Source material Start Marker

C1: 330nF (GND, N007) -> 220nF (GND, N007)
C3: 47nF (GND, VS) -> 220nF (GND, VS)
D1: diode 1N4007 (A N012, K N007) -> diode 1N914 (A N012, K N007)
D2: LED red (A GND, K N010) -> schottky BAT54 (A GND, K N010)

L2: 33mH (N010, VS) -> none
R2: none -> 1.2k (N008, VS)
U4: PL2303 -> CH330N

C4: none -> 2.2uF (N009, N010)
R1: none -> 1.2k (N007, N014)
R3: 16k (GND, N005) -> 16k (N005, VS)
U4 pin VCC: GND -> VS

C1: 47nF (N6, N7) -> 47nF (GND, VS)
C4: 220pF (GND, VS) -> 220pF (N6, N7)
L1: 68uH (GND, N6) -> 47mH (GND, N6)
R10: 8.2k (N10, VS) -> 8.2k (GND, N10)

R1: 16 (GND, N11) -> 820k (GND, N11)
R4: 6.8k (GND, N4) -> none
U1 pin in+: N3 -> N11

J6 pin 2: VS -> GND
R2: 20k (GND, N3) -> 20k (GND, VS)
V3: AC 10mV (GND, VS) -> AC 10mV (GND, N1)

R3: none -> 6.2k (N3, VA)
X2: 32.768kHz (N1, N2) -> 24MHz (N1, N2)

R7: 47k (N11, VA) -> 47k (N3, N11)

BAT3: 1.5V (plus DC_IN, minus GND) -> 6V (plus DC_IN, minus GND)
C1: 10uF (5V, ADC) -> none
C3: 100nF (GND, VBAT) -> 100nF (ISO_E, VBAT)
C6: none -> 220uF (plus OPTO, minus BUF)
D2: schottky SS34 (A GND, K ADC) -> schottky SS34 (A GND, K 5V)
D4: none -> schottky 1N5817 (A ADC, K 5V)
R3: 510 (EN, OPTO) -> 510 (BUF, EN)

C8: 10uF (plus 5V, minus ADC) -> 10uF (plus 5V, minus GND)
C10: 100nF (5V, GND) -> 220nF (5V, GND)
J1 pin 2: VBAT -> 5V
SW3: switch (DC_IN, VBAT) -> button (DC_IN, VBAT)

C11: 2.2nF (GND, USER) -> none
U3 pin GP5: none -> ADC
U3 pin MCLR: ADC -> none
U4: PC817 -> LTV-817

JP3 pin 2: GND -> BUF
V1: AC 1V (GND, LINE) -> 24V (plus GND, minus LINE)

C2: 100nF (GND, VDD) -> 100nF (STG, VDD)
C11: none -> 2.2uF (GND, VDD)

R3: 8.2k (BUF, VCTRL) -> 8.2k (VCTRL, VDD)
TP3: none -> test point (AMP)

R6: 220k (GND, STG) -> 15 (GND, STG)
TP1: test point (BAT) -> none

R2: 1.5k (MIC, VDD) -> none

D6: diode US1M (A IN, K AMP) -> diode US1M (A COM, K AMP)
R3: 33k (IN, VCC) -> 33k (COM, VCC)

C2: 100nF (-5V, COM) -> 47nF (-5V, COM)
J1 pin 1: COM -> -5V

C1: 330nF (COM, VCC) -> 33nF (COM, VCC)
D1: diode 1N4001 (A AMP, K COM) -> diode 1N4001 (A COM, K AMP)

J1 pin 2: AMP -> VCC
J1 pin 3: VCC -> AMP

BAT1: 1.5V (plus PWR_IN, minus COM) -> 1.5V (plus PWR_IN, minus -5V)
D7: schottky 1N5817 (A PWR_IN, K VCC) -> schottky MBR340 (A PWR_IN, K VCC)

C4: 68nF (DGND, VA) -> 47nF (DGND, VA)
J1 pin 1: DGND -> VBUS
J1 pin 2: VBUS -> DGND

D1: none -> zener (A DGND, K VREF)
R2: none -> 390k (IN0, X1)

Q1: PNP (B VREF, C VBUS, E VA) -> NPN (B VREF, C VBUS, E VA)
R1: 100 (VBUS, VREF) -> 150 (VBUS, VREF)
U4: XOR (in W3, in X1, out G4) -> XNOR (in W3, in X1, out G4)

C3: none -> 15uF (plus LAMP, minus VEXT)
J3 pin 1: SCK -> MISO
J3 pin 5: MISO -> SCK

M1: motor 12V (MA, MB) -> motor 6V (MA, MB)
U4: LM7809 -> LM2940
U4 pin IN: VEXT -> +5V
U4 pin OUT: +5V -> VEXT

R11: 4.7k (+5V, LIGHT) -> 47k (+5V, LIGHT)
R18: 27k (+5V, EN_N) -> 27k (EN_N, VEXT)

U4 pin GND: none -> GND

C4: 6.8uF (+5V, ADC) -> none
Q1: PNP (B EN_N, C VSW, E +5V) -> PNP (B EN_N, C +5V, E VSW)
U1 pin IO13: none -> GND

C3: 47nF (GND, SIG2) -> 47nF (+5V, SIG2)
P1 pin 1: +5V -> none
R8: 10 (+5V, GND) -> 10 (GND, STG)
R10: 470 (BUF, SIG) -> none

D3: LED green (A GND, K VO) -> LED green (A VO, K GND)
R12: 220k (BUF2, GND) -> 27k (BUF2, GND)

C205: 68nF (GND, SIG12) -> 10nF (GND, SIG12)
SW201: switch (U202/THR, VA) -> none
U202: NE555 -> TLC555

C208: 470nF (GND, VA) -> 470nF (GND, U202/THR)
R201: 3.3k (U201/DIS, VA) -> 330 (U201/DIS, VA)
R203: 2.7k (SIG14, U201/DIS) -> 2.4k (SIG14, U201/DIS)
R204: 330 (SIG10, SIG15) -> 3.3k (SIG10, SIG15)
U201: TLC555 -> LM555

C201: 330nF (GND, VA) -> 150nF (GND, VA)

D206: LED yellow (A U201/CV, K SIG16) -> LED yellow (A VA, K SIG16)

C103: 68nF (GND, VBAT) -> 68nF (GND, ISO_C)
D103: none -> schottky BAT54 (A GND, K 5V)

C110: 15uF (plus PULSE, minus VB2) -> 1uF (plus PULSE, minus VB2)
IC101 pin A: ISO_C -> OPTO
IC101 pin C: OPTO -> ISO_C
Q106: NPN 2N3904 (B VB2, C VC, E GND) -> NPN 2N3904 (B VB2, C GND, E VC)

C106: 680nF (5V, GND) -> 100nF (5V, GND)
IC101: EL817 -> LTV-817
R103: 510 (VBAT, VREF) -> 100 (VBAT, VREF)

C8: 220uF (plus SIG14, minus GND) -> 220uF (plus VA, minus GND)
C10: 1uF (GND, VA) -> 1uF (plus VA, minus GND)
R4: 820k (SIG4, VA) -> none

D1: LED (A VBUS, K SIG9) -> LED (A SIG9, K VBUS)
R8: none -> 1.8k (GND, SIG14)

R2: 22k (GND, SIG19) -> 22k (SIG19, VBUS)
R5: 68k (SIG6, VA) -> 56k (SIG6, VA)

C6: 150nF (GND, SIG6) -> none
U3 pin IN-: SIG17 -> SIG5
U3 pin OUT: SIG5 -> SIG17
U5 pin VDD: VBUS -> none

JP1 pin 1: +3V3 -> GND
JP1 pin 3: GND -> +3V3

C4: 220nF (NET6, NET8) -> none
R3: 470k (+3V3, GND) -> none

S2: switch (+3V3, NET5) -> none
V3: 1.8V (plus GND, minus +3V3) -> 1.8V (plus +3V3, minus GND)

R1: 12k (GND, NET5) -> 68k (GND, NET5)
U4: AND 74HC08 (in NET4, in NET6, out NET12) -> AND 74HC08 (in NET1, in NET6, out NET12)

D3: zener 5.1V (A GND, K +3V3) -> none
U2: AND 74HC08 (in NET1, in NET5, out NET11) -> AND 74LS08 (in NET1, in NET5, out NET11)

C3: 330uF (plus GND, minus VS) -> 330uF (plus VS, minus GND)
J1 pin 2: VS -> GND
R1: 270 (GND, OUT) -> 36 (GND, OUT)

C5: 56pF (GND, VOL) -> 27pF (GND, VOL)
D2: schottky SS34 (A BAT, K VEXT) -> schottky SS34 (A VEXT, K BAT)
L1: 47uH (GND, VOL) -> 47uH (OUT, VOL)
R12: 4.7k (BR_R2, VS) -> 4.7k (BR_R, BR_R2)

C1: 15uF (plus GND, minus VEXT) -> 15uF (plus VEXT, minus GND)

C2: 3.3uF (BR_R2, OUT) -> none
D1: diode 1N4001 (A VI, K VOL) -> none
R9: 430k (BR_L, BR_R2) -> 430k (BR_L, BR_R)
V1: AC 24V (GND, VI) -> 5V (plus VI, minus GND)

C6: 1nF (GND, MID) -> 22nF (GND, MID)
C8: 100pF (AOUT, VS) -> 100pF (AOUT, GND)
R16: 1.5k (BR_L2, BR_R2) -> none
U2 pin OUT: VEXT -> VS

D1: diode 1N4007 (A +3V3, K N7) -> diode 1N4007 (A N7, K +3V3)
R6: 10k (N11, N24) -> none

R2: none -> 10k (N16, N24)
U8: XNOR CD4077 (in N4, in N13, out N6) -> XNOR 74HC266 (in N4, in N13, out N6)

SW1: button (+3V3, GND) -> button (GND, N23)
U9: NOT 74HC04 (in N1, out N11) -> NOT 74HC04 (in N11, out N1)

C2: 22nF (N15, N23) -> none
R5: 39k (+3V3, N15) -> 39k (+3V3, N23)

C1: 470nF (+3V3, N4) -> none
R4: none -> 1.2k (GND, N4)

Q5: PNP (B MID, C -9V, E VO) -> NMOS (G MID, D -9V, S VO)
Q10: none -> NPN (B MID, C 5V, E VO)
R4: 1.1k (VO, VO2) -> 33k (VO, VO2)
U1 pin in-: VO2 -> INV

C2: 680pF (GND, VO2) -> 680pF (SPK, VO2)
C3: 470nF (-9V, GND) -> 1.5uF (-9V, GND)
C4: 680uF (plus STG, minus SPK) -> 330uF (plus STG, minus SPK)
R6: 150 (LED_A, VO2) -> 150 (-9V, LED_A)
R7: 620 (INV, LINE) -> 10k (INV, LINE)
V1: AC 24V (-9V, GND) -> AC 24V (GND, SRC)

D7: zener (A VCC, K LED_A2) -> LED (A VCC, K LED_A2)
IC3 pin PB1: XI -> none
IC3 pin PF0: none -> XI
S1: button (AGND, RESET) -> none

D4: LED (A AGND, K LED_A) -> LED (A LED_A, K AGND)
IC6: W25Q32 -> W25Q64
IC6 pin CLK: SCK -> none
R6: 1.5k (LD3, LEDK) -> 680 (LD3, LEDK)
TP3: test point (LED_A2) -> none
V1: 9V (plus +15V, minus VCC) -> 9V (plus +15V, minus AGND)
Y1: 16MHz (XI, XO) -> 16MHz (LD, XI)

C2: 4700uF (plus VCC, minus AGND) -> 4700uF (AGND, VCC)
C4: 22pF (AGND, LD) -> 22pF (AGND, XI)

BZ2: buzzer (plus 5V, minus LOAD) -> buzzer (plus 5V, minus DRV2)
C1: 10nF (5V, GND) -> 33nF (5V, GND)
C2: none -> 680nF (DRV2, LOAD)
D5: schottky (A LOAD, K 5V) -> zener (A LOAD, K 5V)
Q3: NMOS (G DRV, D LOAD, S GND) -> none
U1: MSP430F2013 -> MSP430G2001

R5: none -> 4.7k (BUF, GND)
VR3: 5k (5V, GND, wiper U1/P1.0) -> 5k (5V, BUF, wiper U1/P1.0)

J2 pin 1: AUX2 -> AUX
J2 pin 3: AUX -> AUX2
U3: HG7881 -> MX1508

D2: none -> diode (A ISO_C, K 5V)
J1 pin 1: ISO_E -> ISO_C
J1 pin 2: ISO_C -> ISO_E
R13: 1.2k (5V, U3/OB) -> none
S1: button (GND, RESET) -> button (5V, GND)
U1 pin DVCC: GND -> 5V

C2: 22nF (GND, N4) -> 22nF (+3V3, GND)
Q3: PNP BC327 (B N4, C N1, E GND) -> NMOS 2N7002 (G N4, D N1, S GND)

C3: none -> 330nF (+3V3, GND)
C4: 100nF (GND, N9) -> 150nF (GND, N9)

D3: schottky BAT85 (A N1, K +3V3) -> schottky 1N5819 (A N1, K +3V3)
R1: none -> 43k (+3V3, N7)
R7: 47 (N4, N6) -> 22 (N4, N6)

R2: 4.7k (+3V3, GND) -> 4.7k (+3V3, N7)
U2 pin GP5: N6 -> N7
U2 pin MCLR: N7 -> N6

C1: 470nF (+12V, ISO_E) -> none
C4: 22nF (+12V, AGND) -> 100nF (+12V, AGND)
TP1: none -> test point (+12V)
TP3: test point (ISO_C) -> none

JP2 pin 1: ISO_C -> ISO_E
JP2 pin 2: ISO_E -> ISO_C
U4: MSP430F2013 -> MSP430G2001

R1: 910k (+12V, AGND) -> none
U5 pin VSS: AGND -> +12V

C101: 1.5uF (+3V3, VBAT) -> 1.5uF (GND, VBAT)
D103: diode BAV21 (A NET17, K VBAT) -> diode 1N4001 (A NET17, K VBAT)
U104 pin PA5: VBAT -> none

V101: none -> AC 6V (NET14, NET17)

Source material End Marker

◆ Aim of the task
The total alone is wanted: how many lines in the listing above contain "XNOR".

◆ Output
2